:: DATA EXTRACT ::

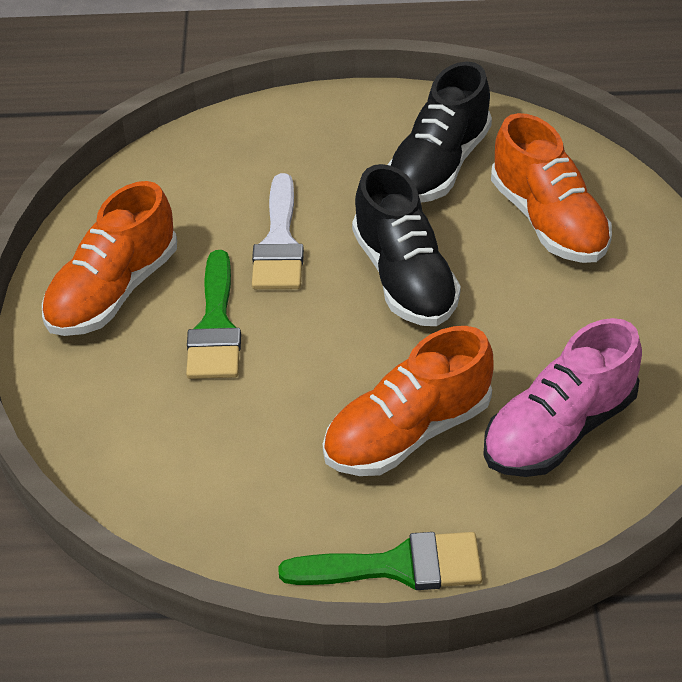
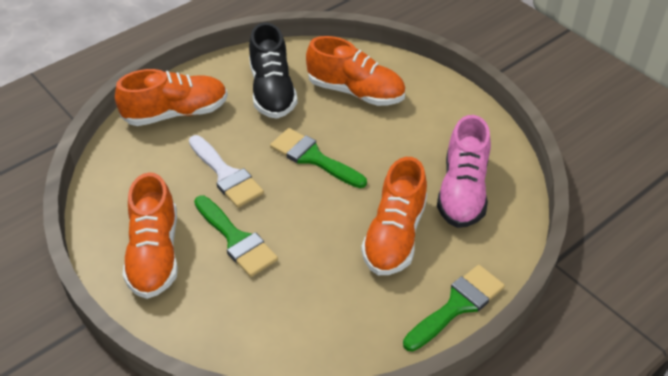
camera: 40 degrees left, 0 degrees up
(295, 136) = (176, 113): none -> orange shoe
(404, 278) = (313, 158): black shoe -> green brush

:::

▶ **WORK REQUIRED**
Reproduce the whole listing verbatim. Pictures stay out of the copy.

▶ **FINAL ANSWER**
camera: 40 degrees left, 0 degrees up
(295, 136) = (176, 113): none -> orange shoe
(404, 278) = (313, 158): black shoe -> green brush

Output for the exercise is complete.